**Directions for this task**
Output every entry below word for word, minus the images.

[Source records Boundary: Start]

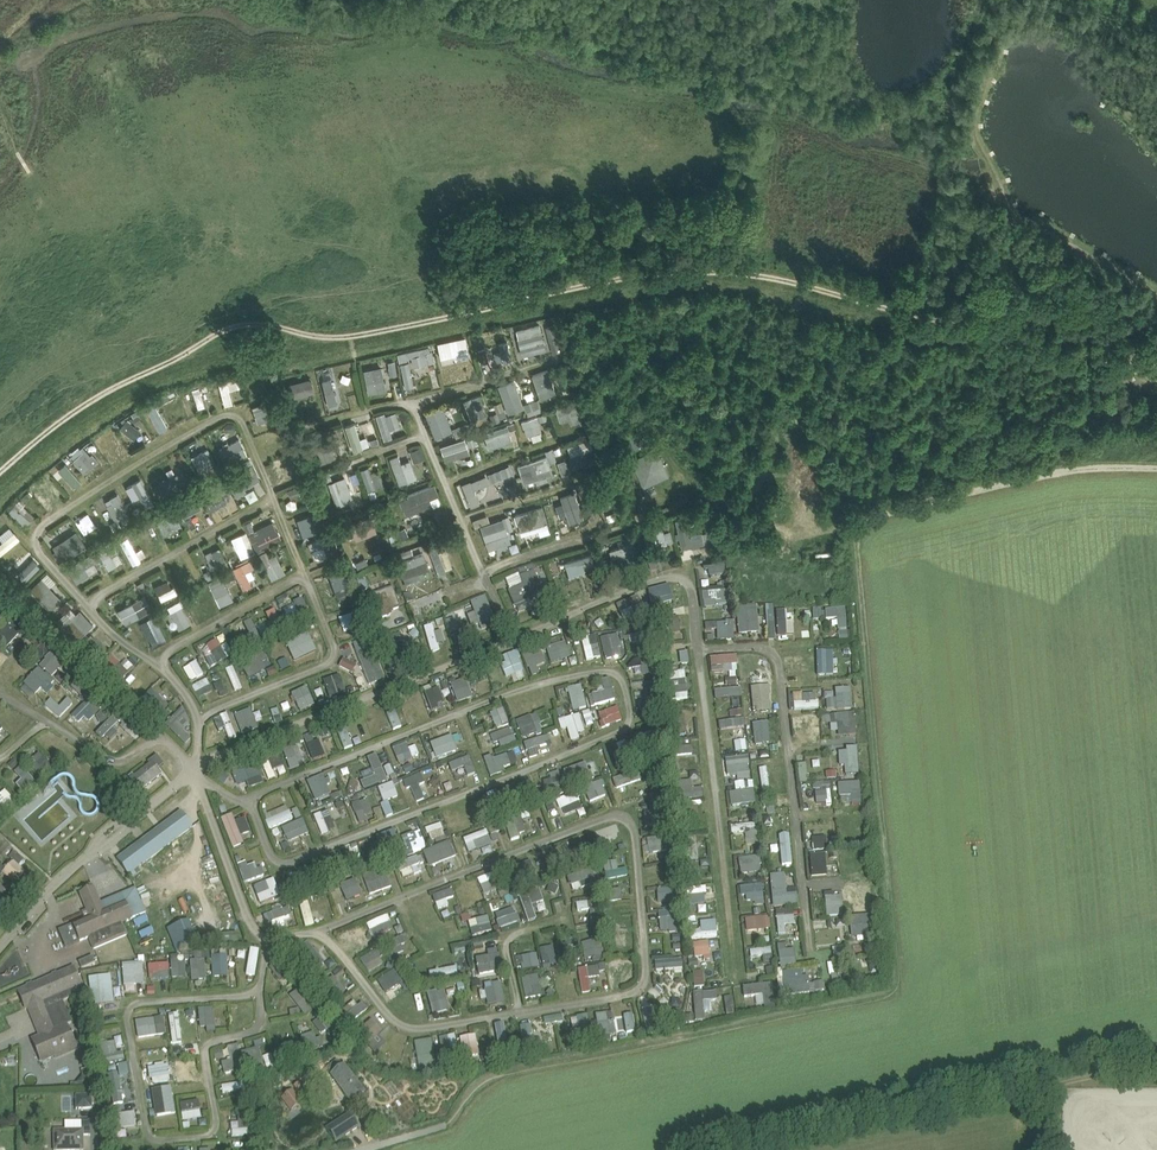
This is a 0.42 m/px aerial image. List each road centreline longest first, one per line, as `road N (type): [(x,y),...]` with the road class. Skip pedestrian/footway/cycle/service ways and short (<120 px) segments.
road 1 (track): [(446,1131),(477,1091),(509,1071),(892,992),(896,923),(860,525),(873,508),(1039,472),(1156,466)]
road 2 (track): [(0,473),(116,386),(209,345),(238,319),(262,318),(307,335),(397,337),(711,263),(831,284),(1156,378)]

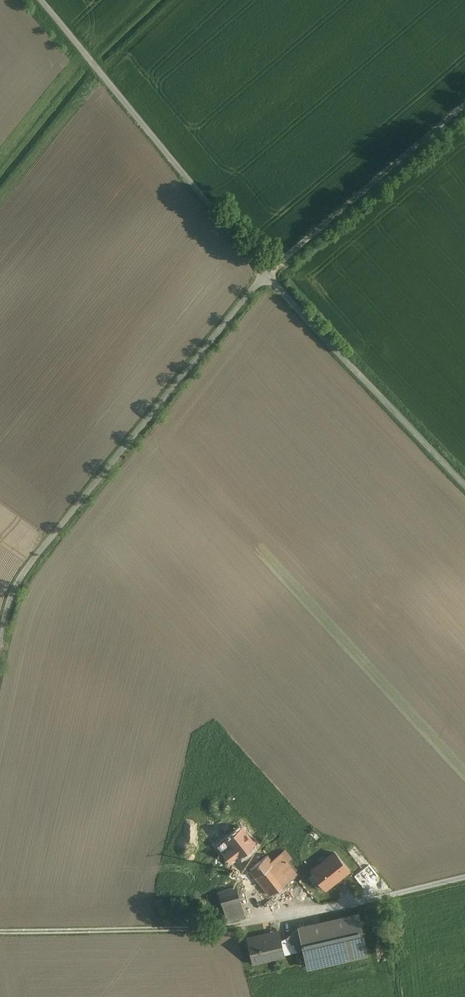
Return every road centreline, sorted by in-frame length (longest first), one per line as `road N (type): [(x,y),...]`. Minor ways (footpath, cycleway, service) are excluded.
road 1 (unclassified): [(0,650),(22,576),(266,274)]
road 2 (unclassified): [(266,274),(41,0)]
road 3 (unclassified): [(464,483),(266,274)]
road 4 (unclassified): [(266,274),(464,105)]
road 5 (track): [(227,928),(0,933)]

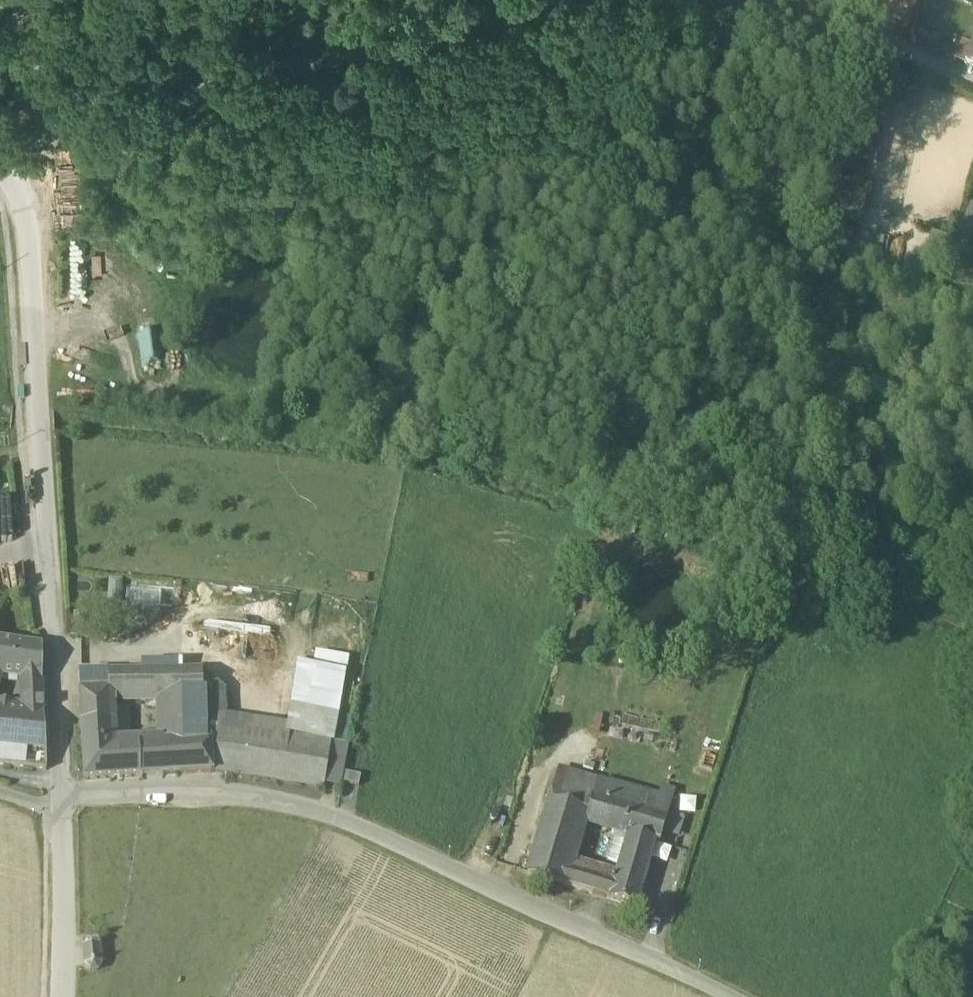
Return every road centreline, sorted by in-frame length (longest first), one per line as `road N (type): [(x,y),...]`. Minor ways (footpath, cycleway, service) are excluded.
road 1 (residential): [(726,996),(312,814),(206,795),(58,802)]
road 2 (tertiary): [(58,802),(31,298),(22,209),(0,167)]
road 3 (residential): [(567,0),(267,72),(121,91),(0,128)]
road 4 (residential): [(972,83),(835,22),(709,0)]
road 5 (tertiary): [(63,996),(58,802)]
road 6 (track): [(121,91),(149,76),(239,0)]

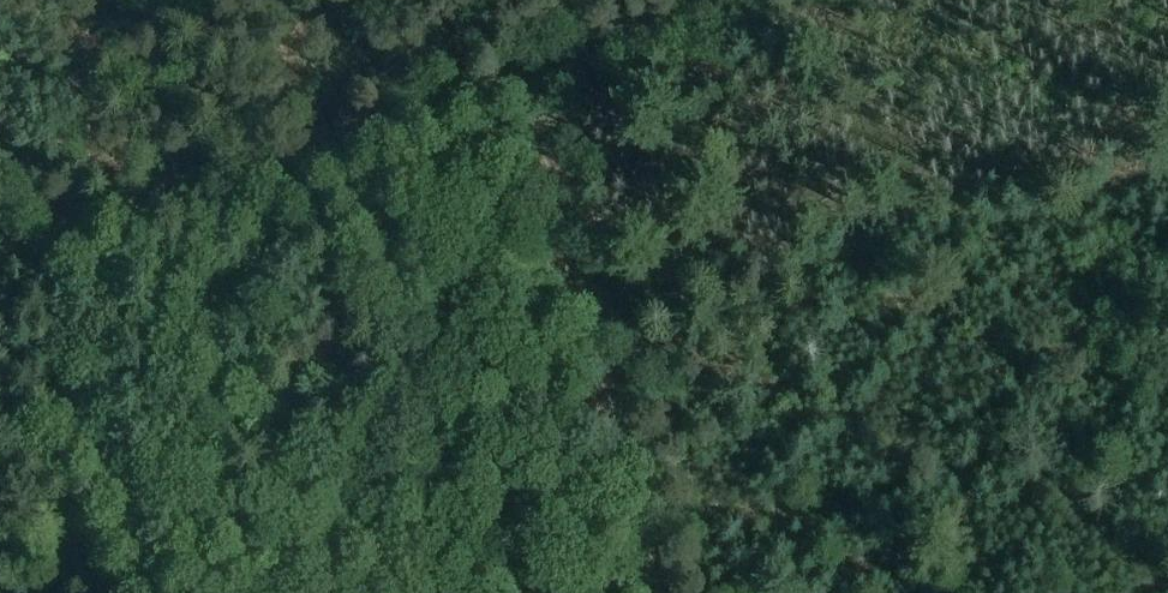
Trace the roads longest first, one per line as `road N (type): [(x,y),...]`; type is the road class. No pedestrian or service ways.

[Source records Boundary: End]

**Result of this exercise**
This is a 0.42 m/px aerial image. List each road centreline longest first, one per line, as `road N (type): [(x,y),...]` with the road class. Skip pedestrian/footway/cycle/service ways and short (<120 px) segments.
road 1 (track): [(446,1131),(477,1091),(509,1071),(892,992),(896,923),(860,525),(873,508),(1039,472),(1156,466)]
road 2 (track): [(0,473),(116,386),(209,345),(238,319),(262,318),(307,335),(397,337),(711,263),(831,284),(1156,378)]

Return every road centreline, sorted by in-frame length (longest first), one per line as `road N (type): [(x,y),...]`. Minor ways (footpath, cycleway, service) are excluded.
road 1 (unclassified): [(0,650),(22,576),(266,274)]
road 2 (unclassified): [(266,274),(41,0)]
road 3 (unclassified): [(464,483),(266,274)]
road 4 (unclassified): [(266,274),(464,105)]
road 5 (track): [(227,928),(0,933)]

Return every road centreline, sorted by in-frame length (longest first), one per line as `road N (type): [(x,y),...]`. Minor ways (footpath, cycleway, service) are excluded.
road 1 (residential): [(726,996),(312,814),(206,795),(58,802)]
road 2 (tertiary): [(58,802),(31,298),(22,209),(0,167)]
road 3 (residential): [(567,0),(267,72),(121,91),(0,128)]
road 4 (residential): [(972,83),(835,22),(709,0)]
road 5 (tertiary): [(63,996),(58,802)]
road 6 (track): [(121,91),(149,76),(239,0)]

Trace the roads longest first, one per line as `road N (type): [(x,y),...]`; type is the road class. No pedestrian or service ways.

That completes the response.